┏━━
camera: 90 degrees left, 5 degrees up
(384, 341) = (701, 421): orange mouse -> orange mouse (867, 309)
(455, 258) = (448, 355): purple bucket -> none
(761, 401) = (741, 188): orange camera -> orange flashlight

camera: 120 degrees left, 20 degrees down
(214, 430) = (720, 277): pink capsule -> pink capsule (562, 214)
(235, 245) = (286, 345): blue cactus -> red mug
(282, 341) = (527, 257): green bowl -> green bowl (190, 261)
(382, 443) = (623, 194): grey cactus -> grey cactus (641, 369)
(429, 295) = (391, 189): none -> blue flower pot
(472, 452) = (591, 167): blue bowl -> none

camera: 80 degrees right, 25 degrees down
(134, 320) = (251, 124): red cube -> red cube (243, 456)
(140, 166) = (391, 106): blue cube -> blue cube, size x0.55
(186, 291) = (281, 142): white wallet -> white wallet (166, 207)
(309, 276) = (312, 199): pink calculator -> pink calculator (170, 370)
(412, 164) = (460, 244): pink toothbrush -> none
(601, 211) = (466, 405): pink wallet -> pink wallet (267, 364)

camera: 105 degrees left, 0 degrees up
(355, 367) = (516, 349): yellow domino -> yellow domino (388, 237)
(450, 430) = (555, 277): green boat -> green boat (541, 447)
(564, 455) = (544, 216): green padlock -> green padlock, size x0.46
┗━━
# Exercise instructions:
Your task is to set down only the lines that run from the opening of the listing to the line with "(355, 367) = (516, 349): yellow", both ends included, each unchanged.

# Response area:
camera: 90 degrees left, 5 degrees up
(384, 341) = (701, 421): orange mouse -> orange mouse (867, 309)
(455, 258) = (448, 355): purple bucket -> none
(761, 401) = (741, 188): orange camera -> orange flashlight

camera: 120 degrees left, 20 degrees down
(214, 430) = (720, 277): pink capsule -> pink capsule (562, 214)
(235, 245) = (286, 345): blue cactus -> red mug
(282, 341) = (527, 257): green bowl -> green bowl (190, 261)
(382, 443) = (623, 194): grey cactus -> grey cactus (641, 369)
(429, 295) = (391, 189): none -> blue flower pot
(472, 452) = (591, 167): blue bowl -> none

camera: 80 degrees right, 25 degrees down
(134, 320) = (251, 124): red cube -> red cube (243, 456)
(140, 166) = (391, 106): blue cube -> blue cube, size x0.55
(186, 291) = (281, 142): white wallet -> white wallet (166, 207)
(309, 276) = (312, 199): pink calculator -> pink calculator (170, 370)
(412, 164) = (460, 244): pink toothbrush -> none
(601, 211) = (466, 405): pink wallet -> pink wallet (267, 364)

camera: 105 degrees left, 0 degrees up
(355, 367) = (516, 349): yellow domino -> yellow domino (388, 237)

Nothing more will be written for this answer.